# Records

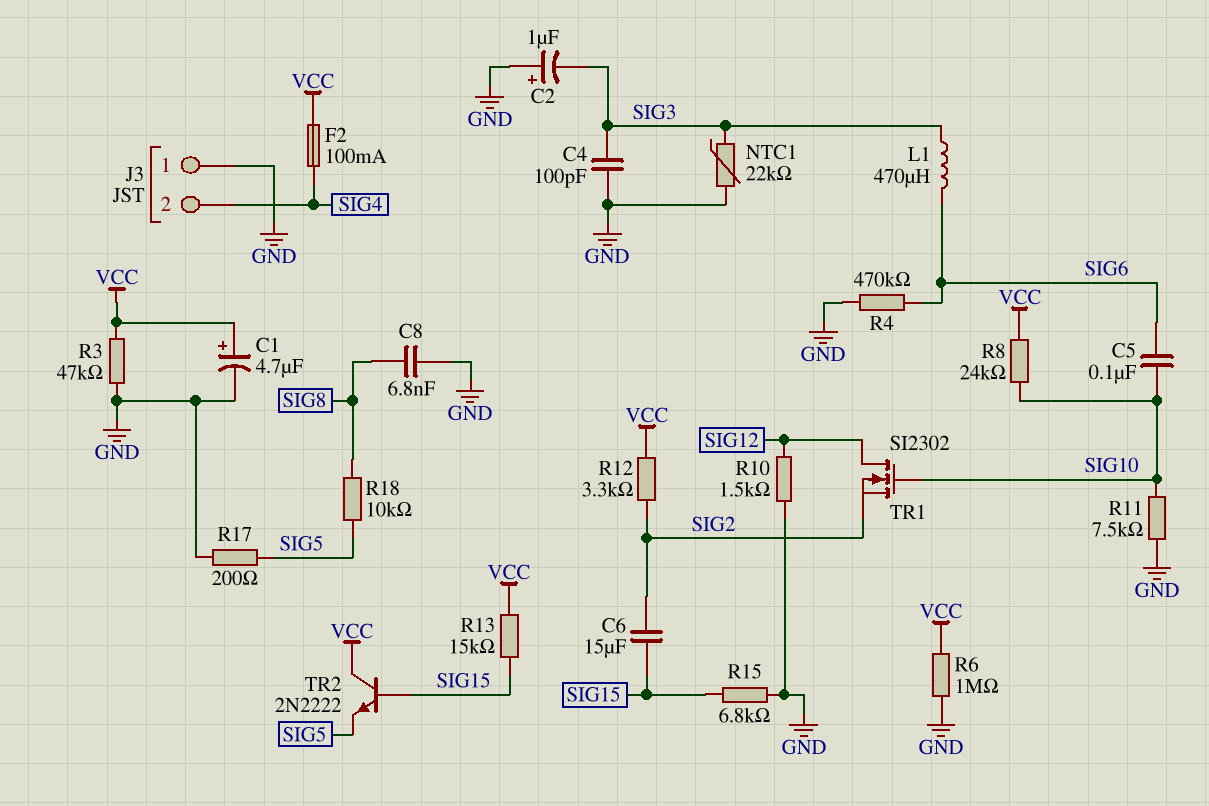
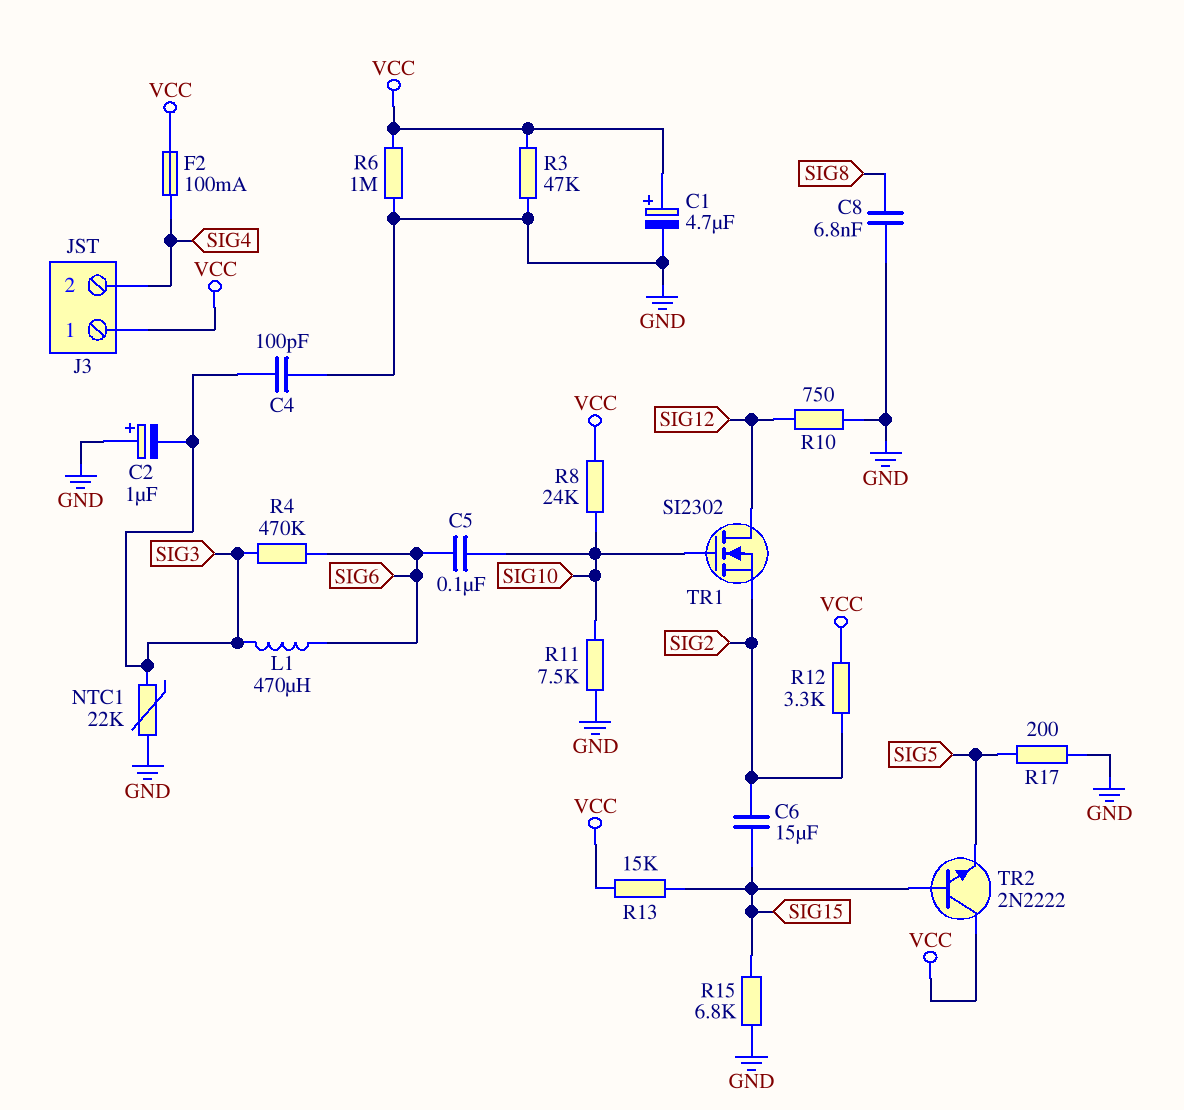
J3 pin 1: GND -> VCC
R4: 470k (GND, SIG6) -> 470k (SIG3, SIG6)
R10: 1.5k (GND, SIG12) -> 750 (GND, SIG12)
R18: 10k (SIG5, SIG8) -> none

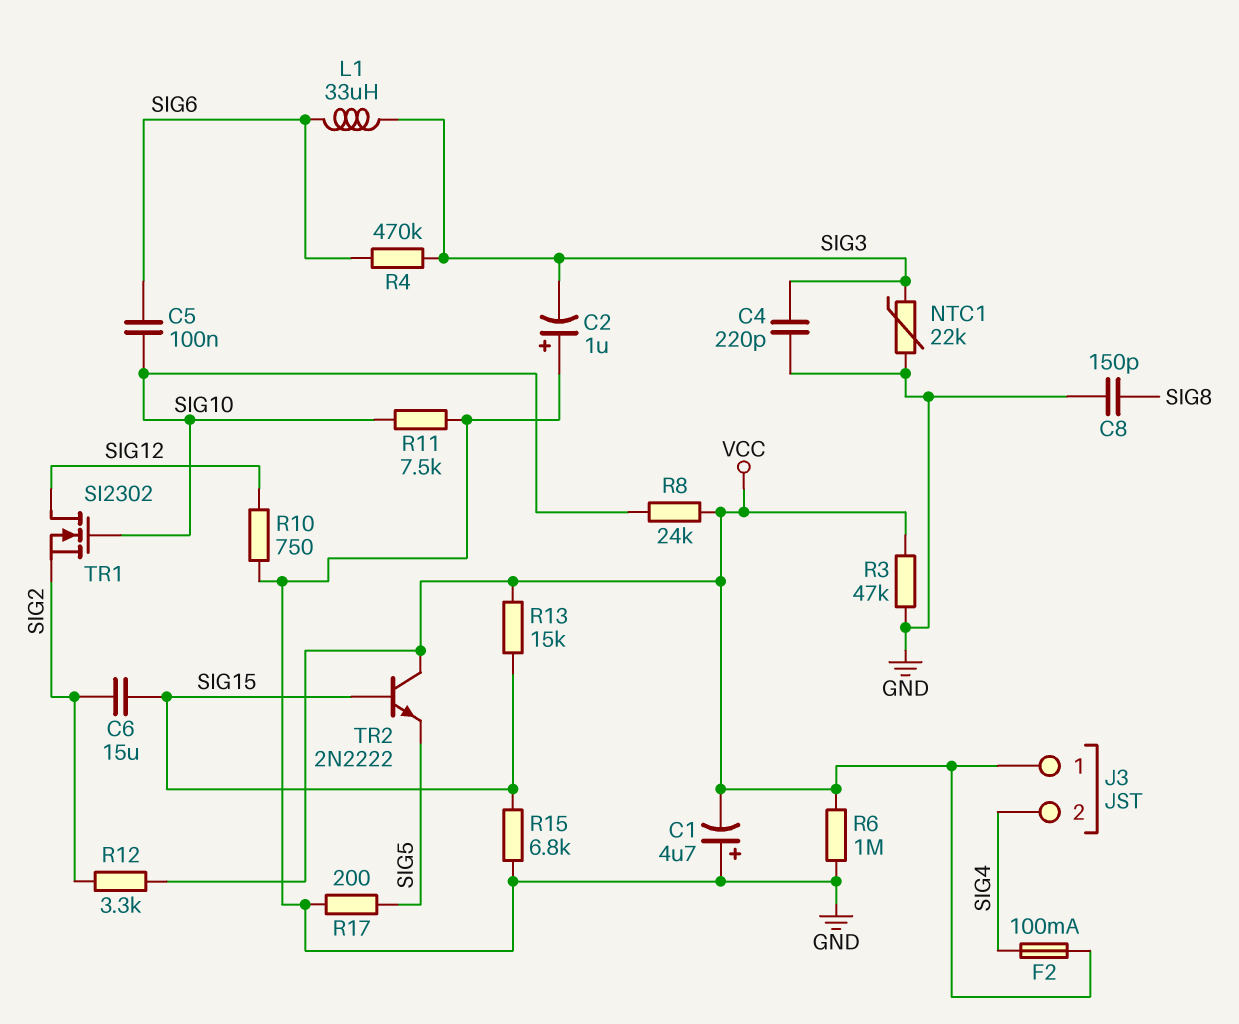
C1: 4.7uF (plus VCC, minus GND) -> 4.7uF (plus GND, minus VCC)
C4: 100pF (GND, SIG3) -> 220pF (GND, SIG3)
C8: 6.8nF (GND, SIG8) -> 150pF (GND, SIG8)
L1: 470uH (SIG3, SIG6) -> 33uH (SIG3, SIG6)

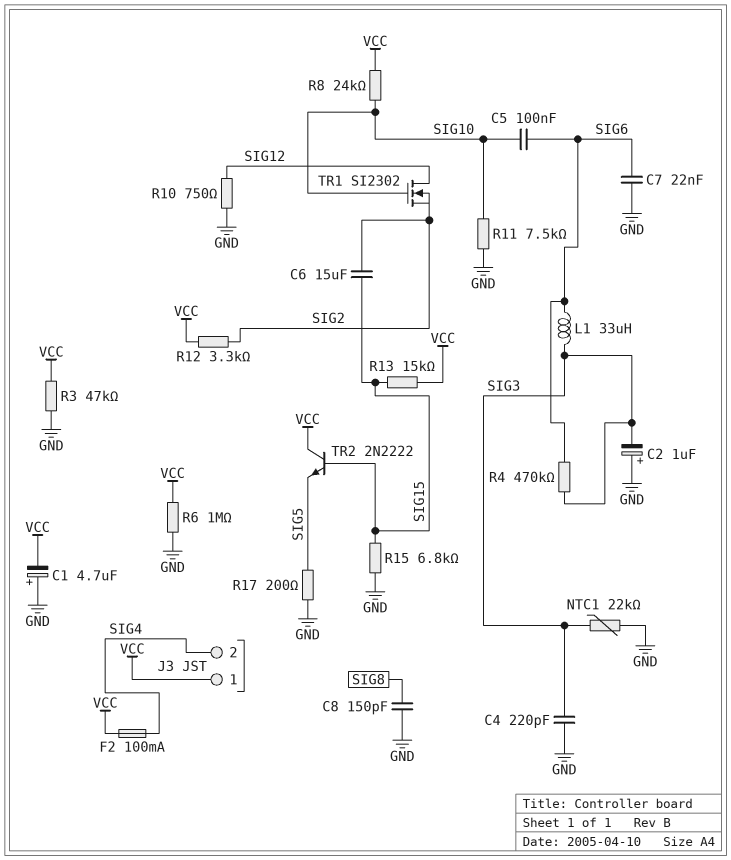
C7: none -> 22nF (GND, SIG6)

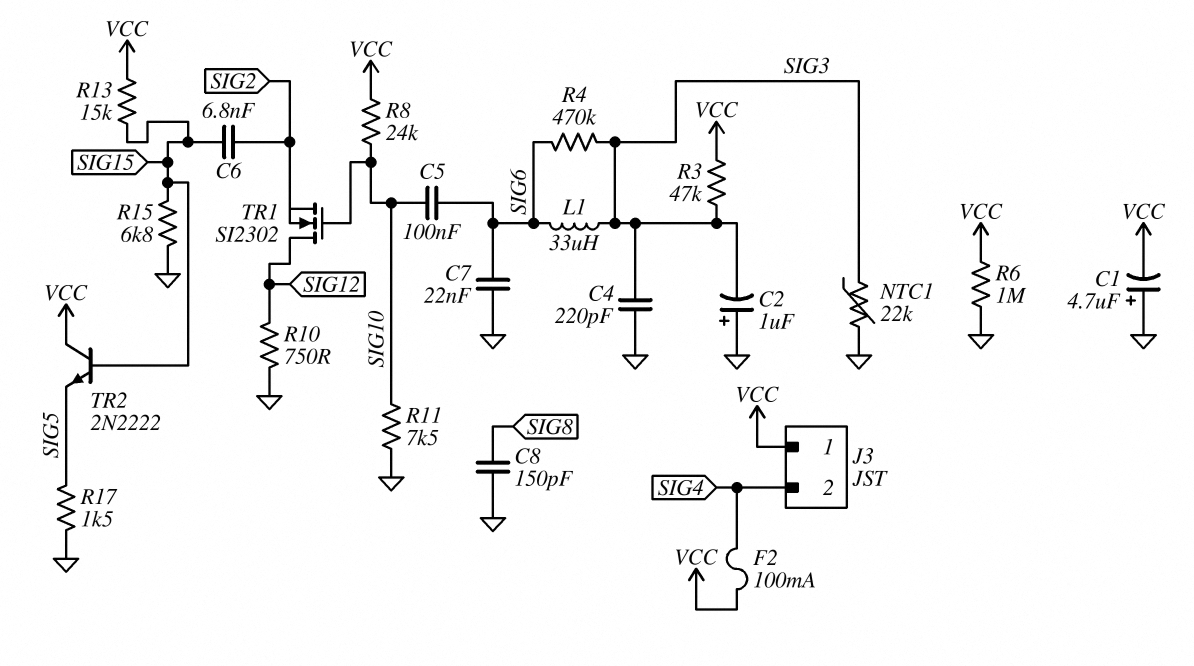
C6: 15uF (SIG2, SIG15) -> 6.8nF (SIG2, SIG15)
R3: 47k (GND, VCC) -> 47k (SIG3, VCC)
R12: 3.3k (SIG2, VCC) -> none
R17: 200 (GND, SIG5) -> 1.5k (GND, SIG5)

# Problem to work on
Of all the lines in the data above, show only those that hold the word "none".

# Written response
R18: 10k (SIG5, SIG8) -> none
C7: none -> 22nF (GND, SIG6)
R12: 3.3k (SIG2, VCC) -> none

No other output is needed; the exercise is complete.